Output only the lines below from the one containing "none -> white tile E9:H9 level 1" to the one containing "orange plate I4", exactly as written, both ends kept.

EXERCISE DATA:
=== Section Start ===
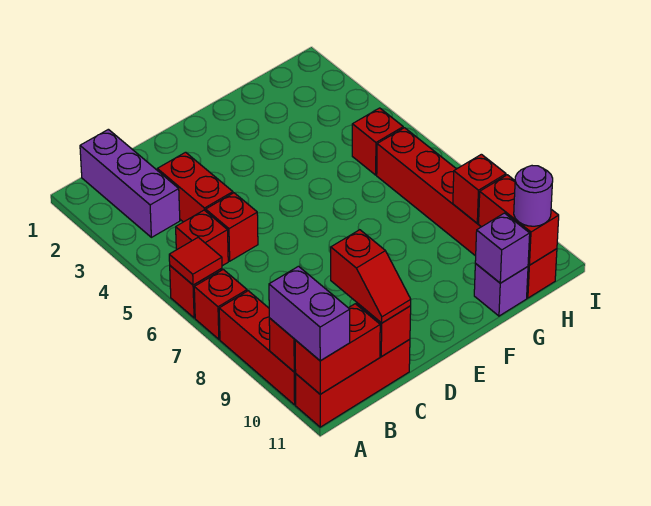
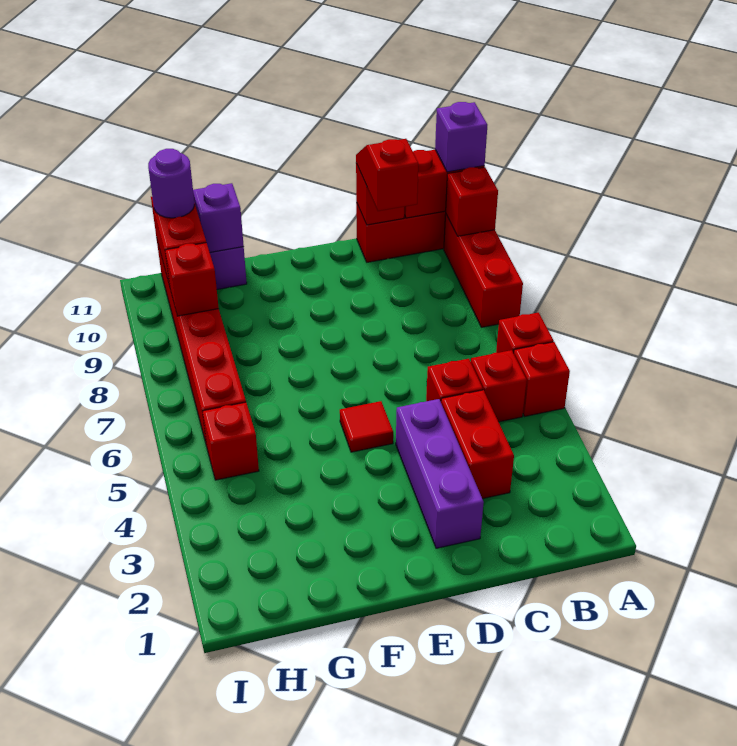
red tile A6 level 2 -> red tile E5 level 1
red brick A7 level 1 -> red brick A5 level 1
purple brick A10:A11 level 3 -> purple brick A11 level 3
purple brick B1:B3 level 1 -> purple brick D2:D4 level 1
=== Section End ===
=== Section Start ===
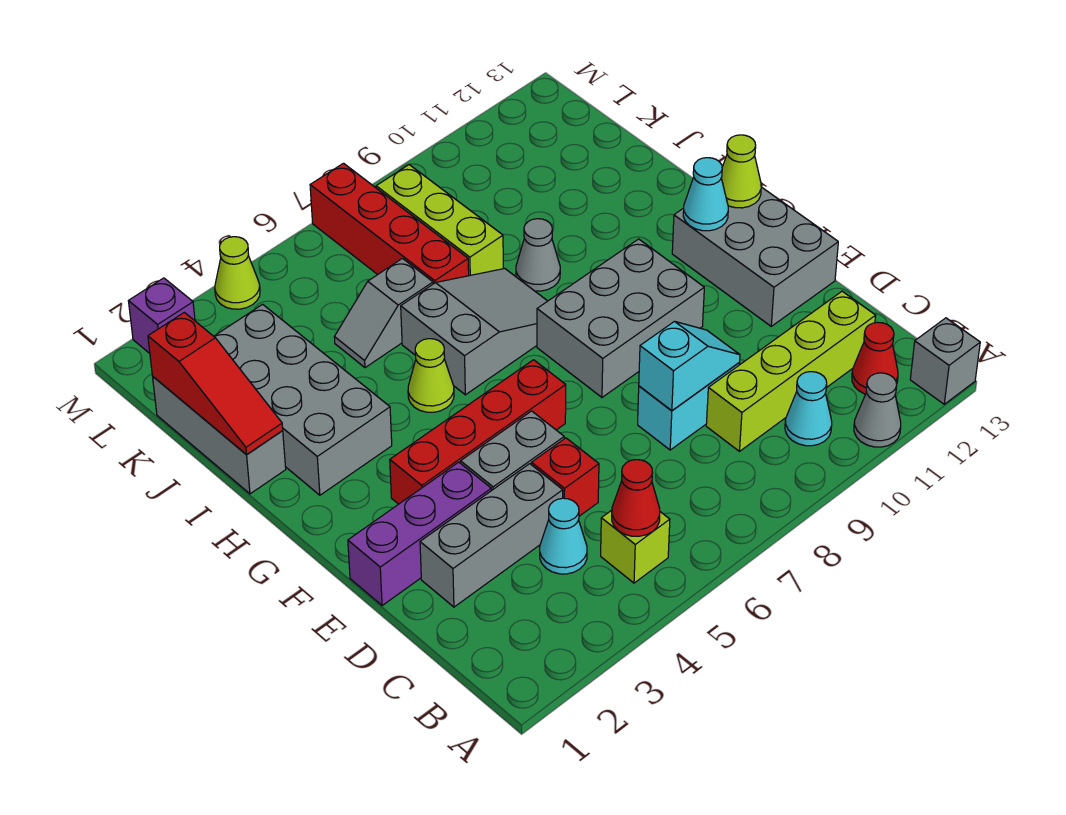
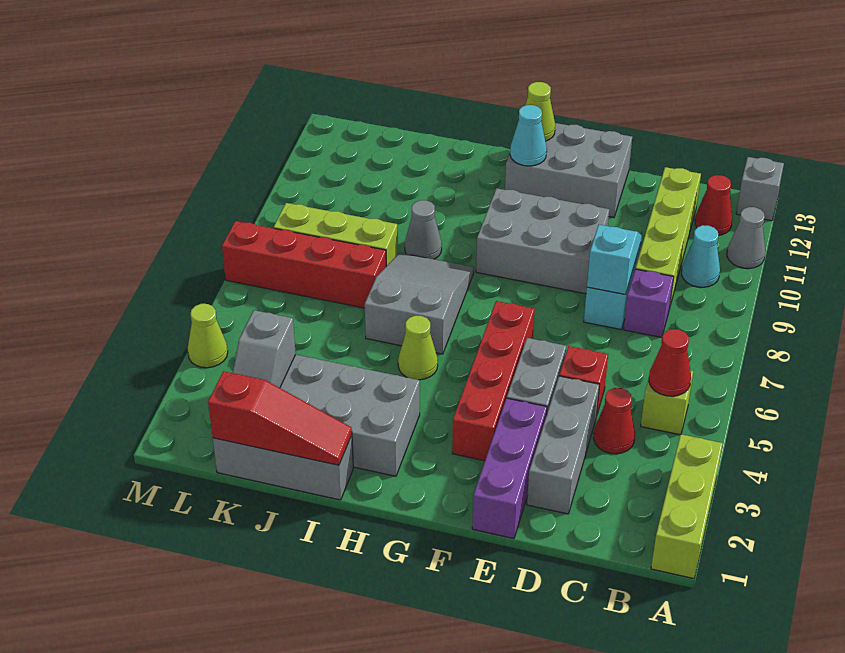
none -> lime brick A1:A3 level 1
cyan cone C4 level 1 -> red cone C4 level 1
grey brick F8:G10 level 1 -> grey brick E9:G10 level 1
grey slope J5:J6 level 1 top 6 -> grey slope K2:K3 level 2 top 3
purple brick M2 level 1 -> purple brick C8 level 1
=== Section End ===
=== Section Start ===
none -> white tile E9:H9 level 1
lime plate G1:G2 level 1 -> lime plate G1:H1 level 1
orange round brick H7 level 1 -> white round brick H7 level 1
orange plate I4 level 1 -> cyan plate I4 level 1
=== Section End ===
TASK SOLUTION:
none -> white tile E9:H9 level 1
lime plate G1:G2 level 1 -> lime plate G1:H1 level 1
orange round brick H7 level 1 -> white round brick H7 level 1
orange plate I4 level 1 -> cyan plate I4 level 1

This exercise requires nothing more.